What you are asked to do:
Down to the final line, write out the material beneath exactly, without pictures.

....

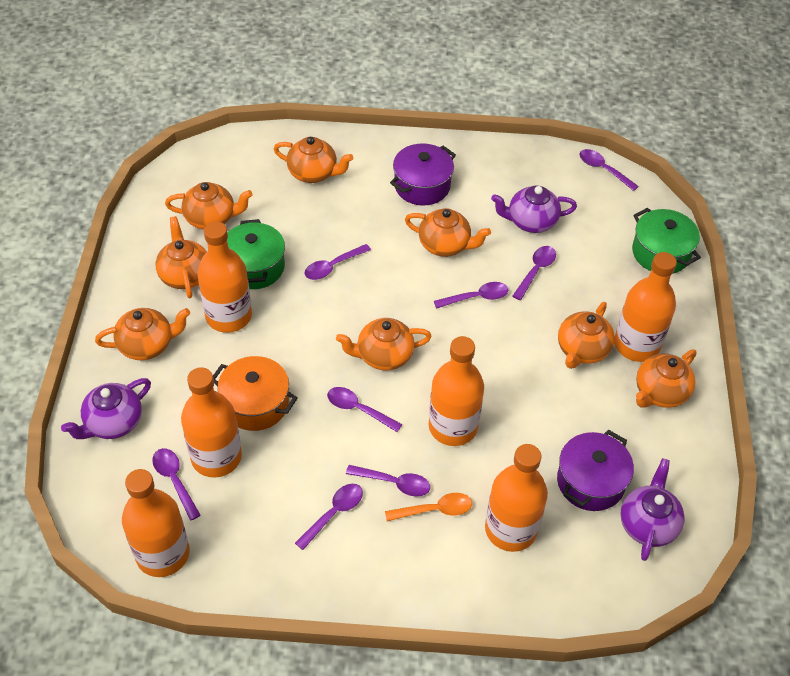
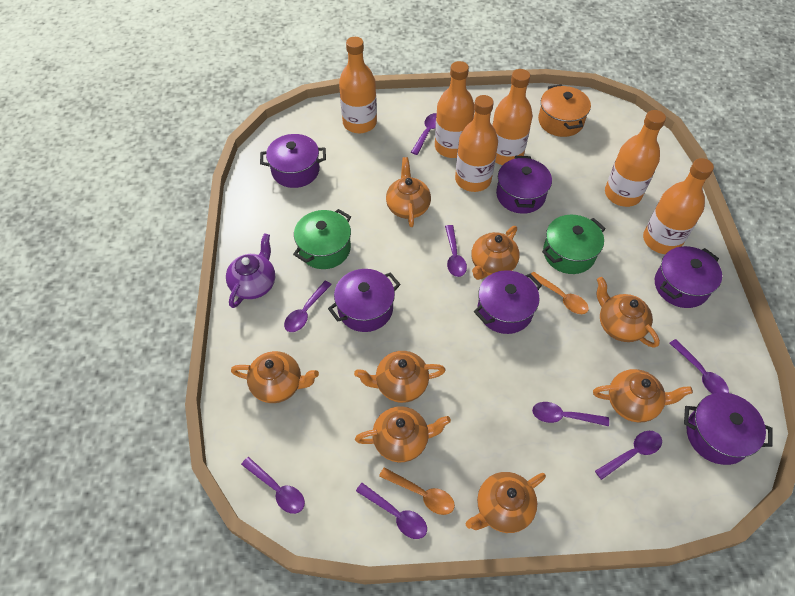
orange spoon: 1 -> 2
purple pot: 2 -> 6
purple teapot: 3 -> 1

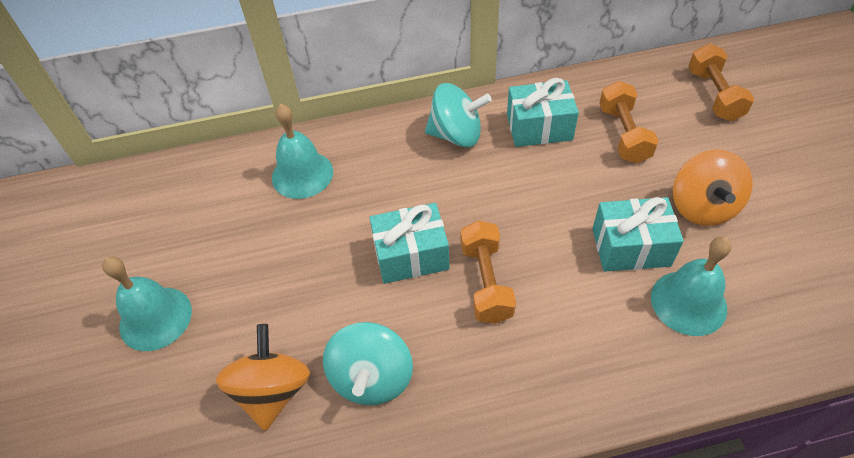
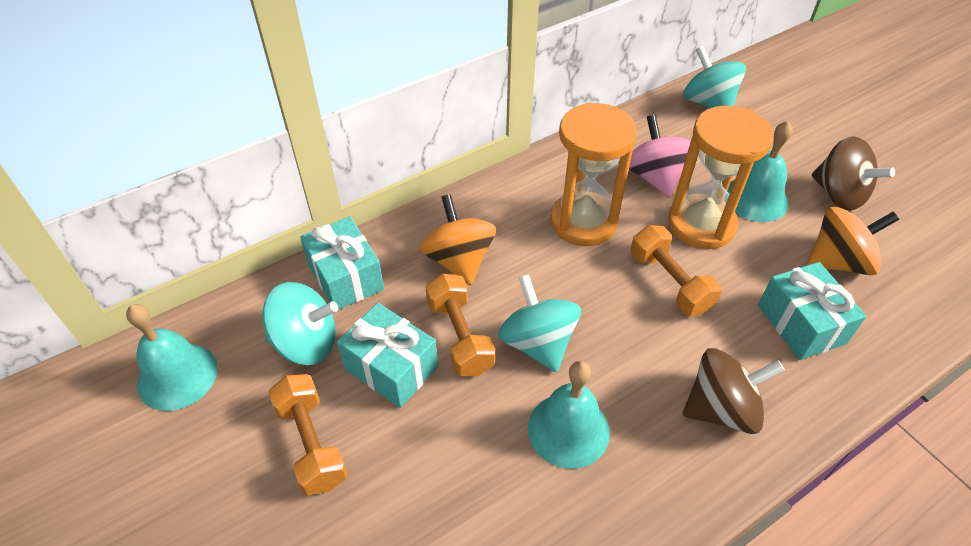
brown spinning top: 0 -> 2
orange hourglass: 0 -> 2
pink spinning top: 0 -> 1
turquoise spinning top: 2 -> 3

....

Exercise result:
orange spoon: 1 -> 2
purple pot: 2 -> 6
purple teapot: 3 -> 1

brown spinning top: 0 -> 2
orange hourglass: 0 -> 2
pink spinning top: 0 -> 1
turquoise spinning top: 2 -> 3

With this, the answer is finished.